> TASK INSTRUCTIONS:
With the pictures left out, write out the records verbatim.

====== DATA UNDER STUDY

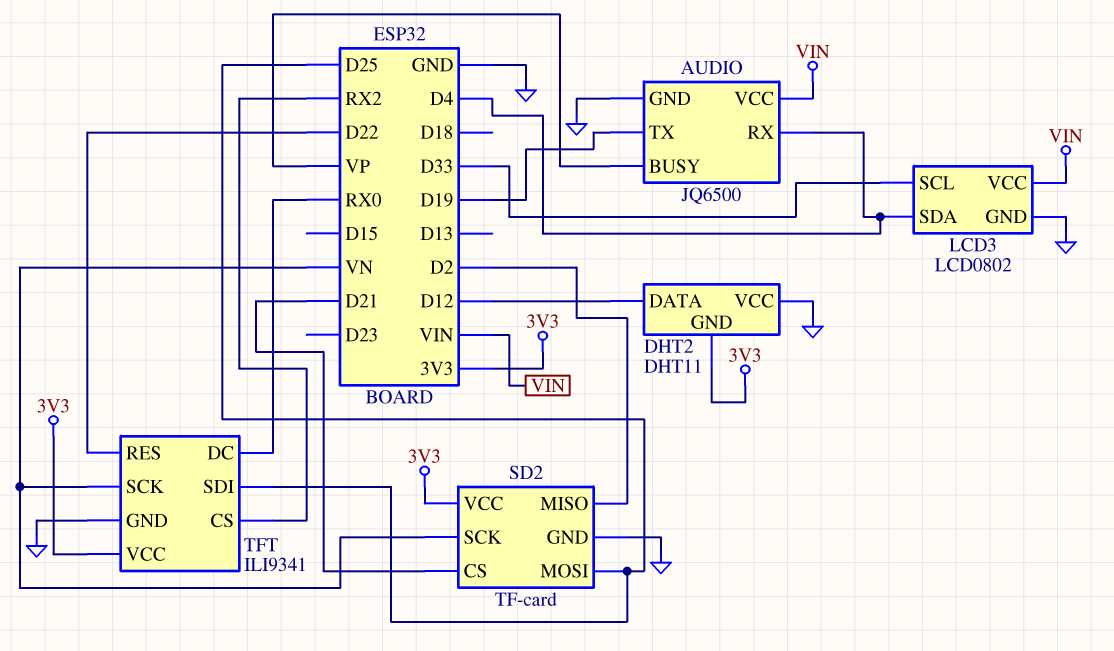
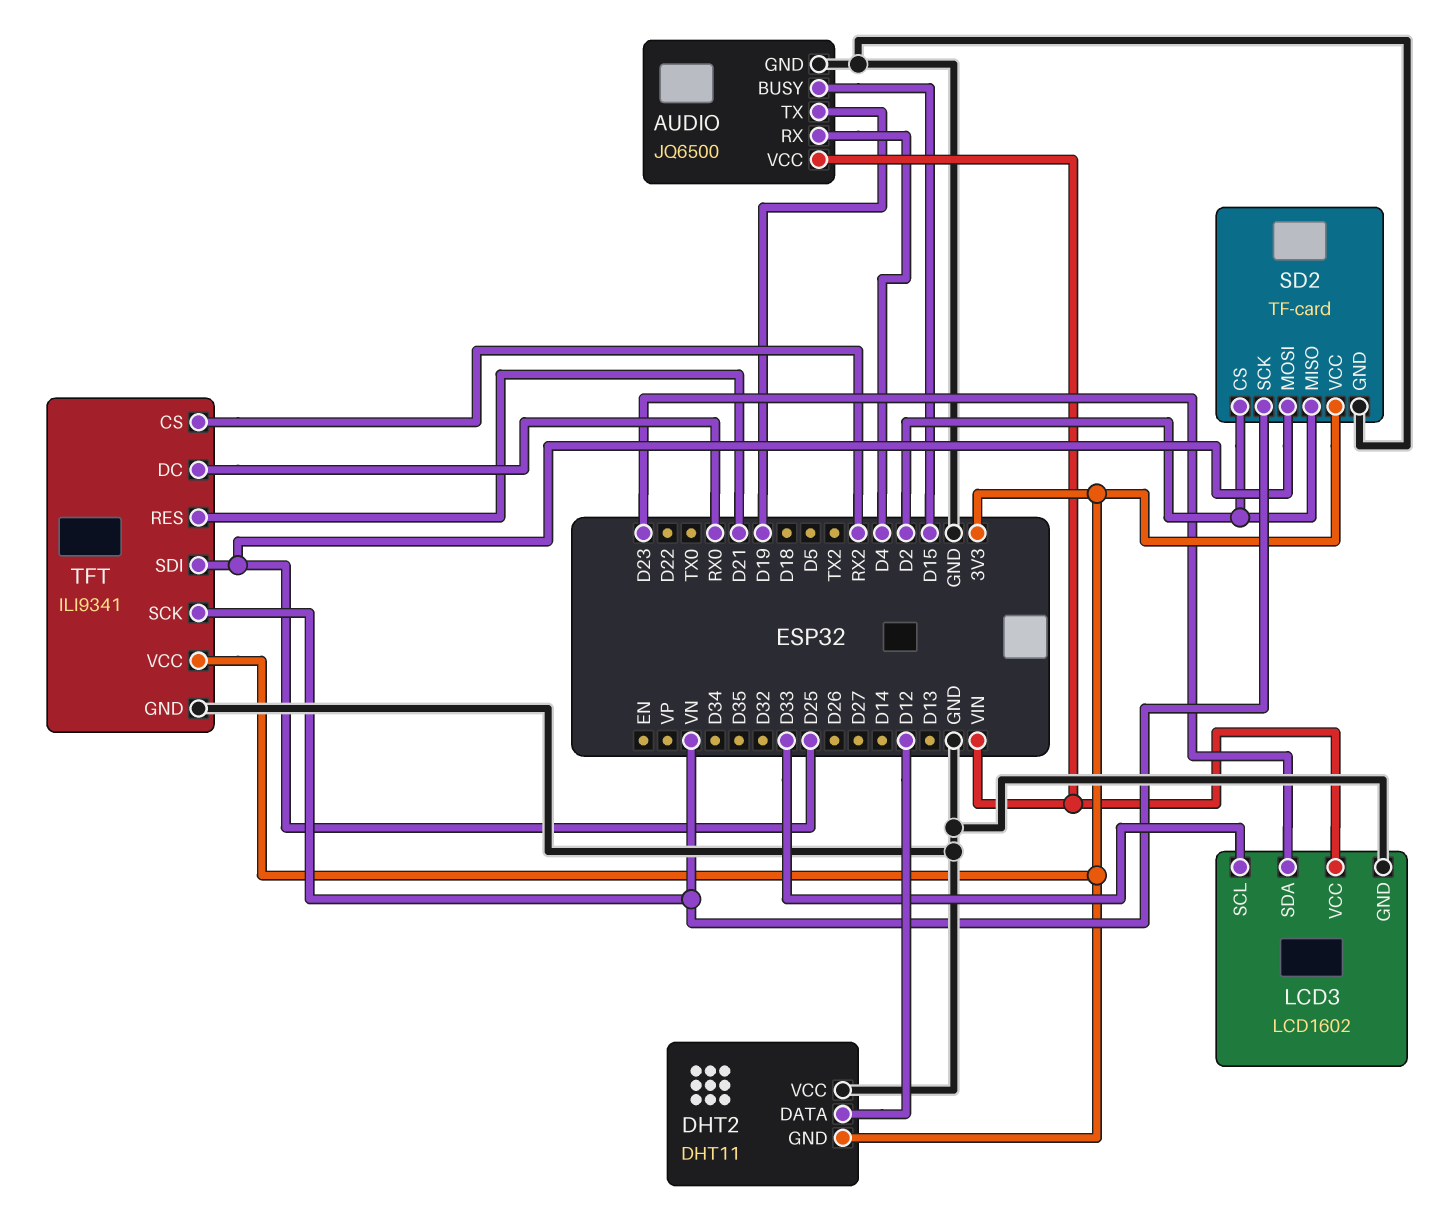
AUDIO pin BUSY: VP -> D15
LCD3: LCD0802 -> LCD1602
LCD3 pin SDA: D4 -> D23
SD2 pin CS: D21 -> D2
TFT pin RES: D22 -> D21

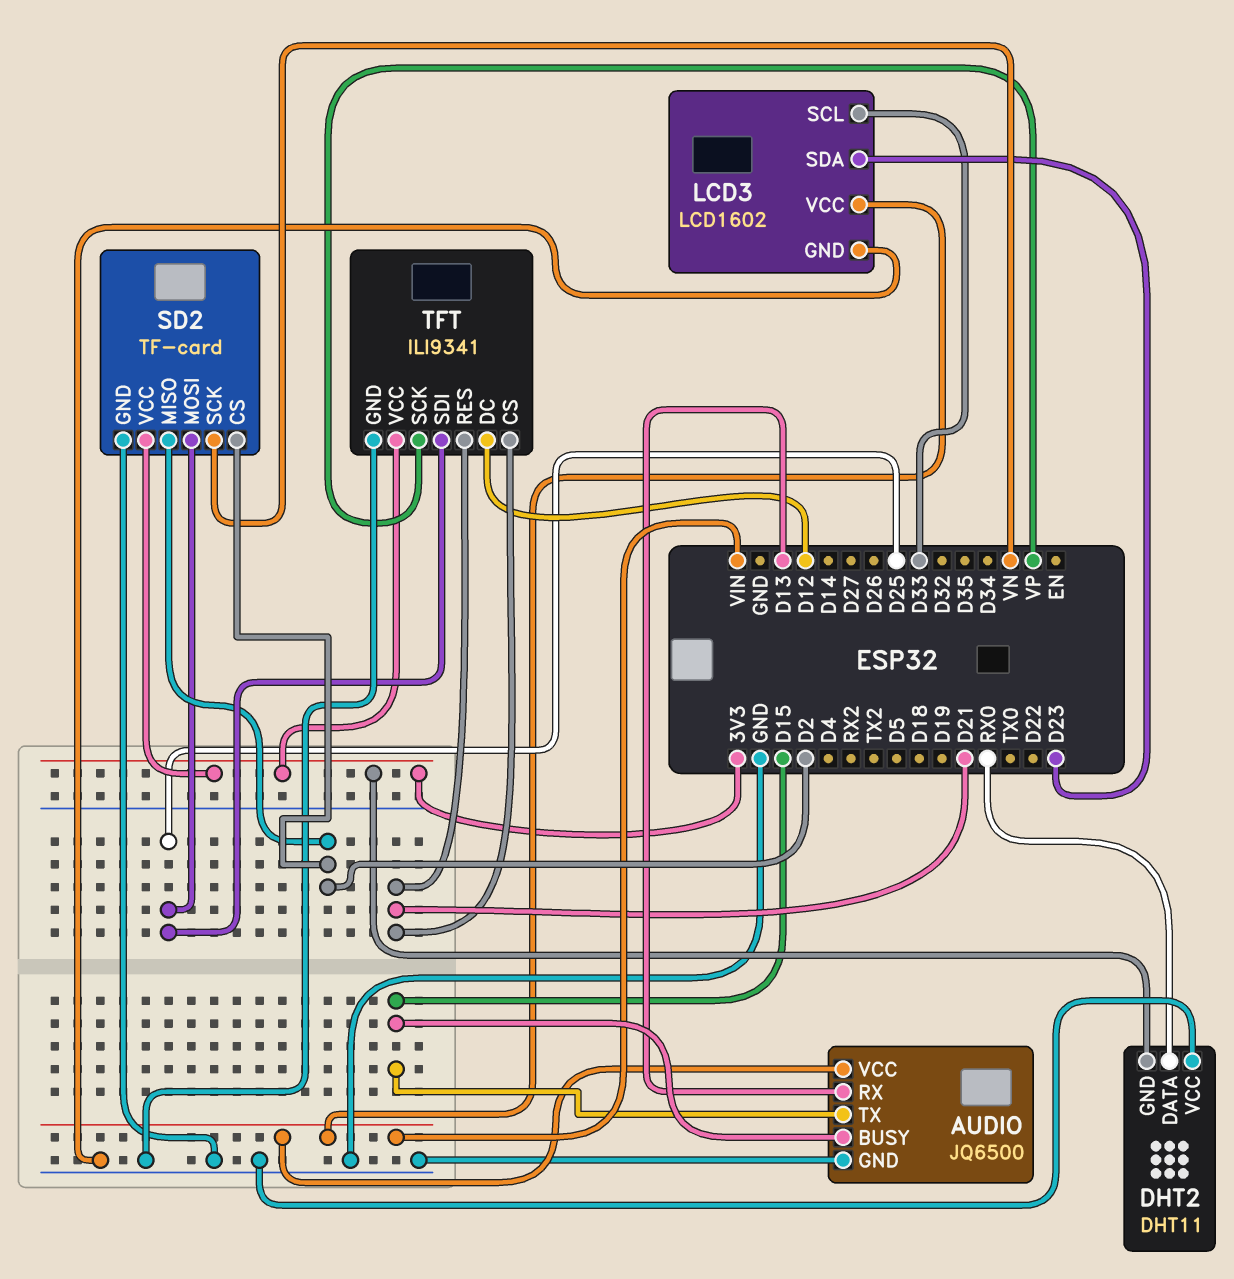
AUDIO pin RX: D4 -> D13
AUDIO pin TX: D19 -> D15
DHT2 pin DATA: D12 -> RX0
TFT pin CS: RX2 -> D21
TFT pin DC: RX0 -> D12
TFT pin SCK: VN -> VP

============

> ANSWER SECTION:
AUDIO pin BUSY: VP -> D15
LCD3: LCD0802 -> LCD1602
LCD3 pin SDA: D4 -> D23
SD2 pin CS: D21 -> D2
TFT pin RES: D22 -> D21

AUDIO pin RX: D4 -> D13
AUDIO pin TX: D19 -> D15
DHT2 pin DATA: D12 -> RX0
TFT pin CS: RX2 -> D21
TFT pin DC: RX0 -> D12
TFT pin SCK: VN -> VP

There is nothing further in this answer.